RECORD EXTRACTS Start Marker
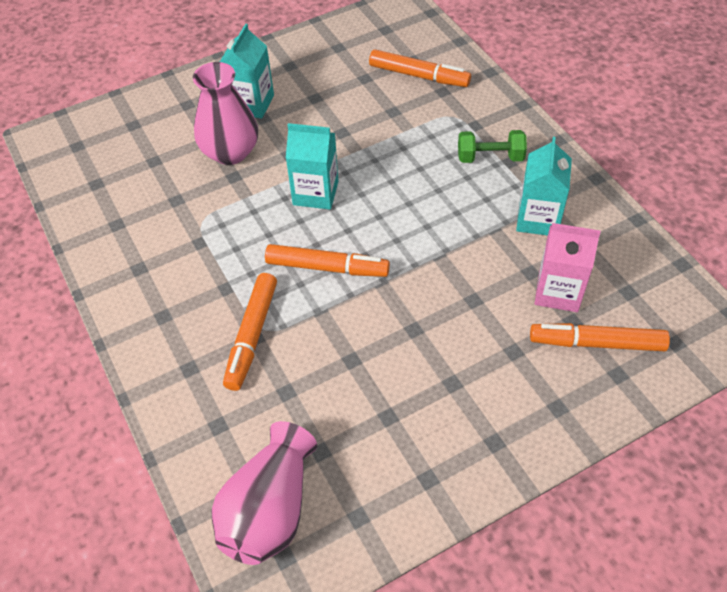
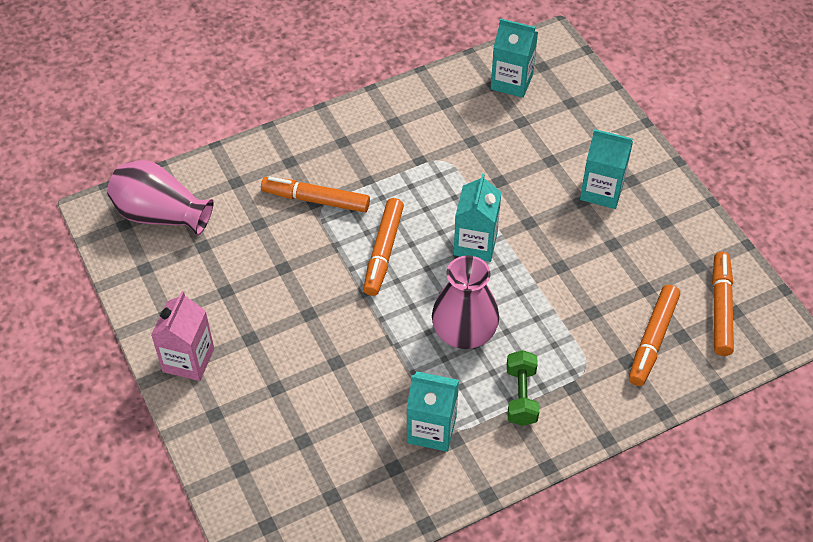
camera: 90 degrees right, 0 degrees up
(95, 169) = (511, 82): none -> turquoise carton
(230, 152) = (532, 177): pink vase -> pink vase (464, 332)
(558, 291) = (338, 433): pink carton -> pink carton (188, 360)
(596, 343) = (276, 456): orange marker -> orange marker (721, 308)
RECORD EXTRACTS End Marker
DIRECTIVE: Please set down each line of the data above exactly as written, without the pictures.

SOLUTION TO THIS PROBLEM:
camera: 90 degrees right, 0 degrees up
(95, 169) = (511, 82): none -> turquoise carton
(230, 152) = (532, 177): pink vase -> pink vase (464, 332)
(558, 291) = (338, 433): pink carton -> pink carton (188, 360)
(596, 343) = (276, 456): orange marker -> orange marker (721, 308)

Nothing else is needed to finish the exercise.